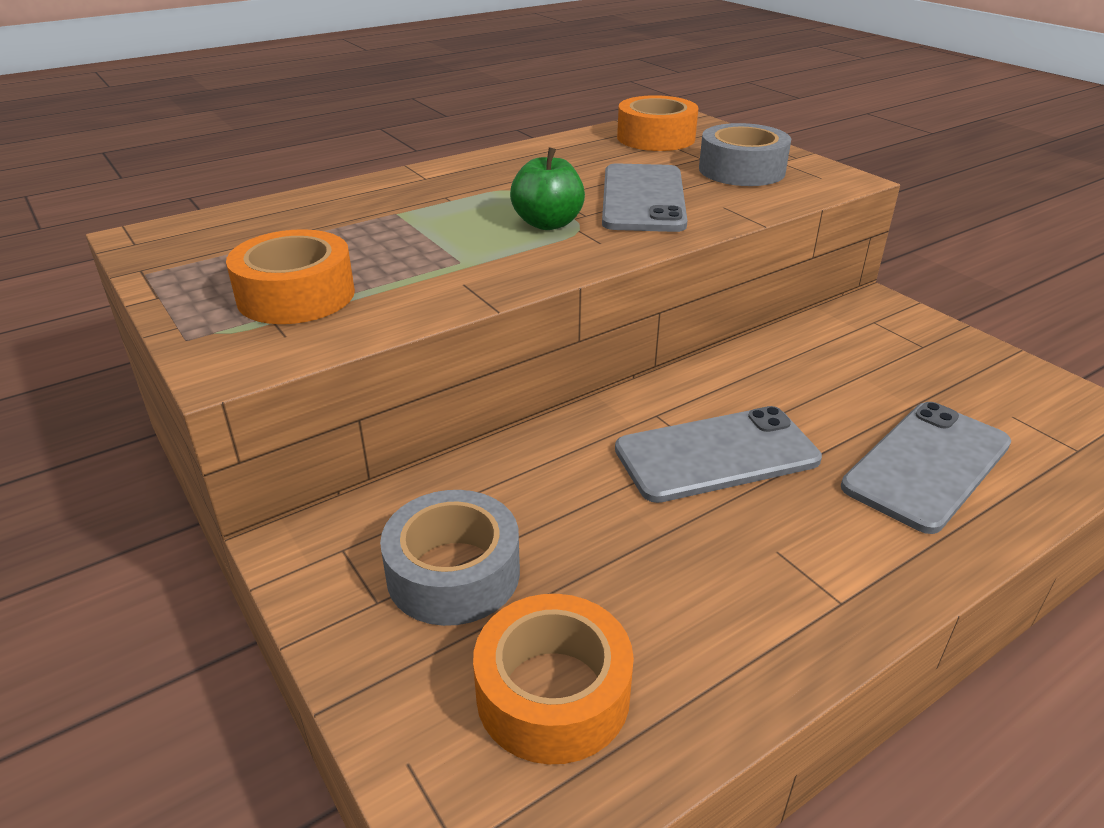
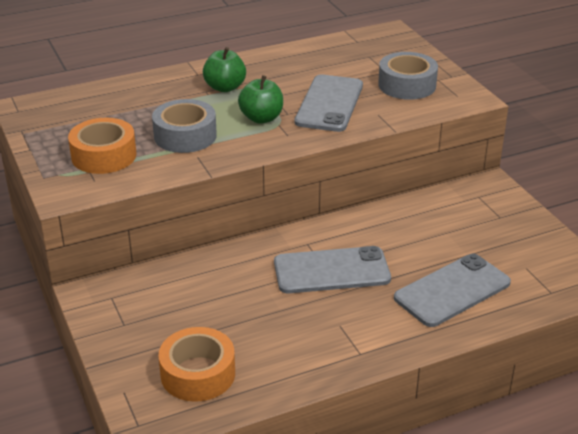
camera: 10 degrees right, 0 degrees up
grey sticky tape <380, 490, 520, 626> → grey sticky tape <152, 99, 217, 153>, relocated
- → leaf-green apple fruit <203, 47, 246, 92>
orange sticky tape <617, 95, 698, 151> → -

^^^^^^^^^^^^^^^^

*TASK PROMPT*: Everything from the line with "- → leaf-green apple fruit <203, 47, 246, 92>" through the end of the listing, both ends included, needs to be transcribed exactly, with no other lines.

*SOLVED PROBLEM*:
- → leaf-green apple fruit <203, 47, 246, 92>
orange sticky tape <617, 95, 698, 151> → -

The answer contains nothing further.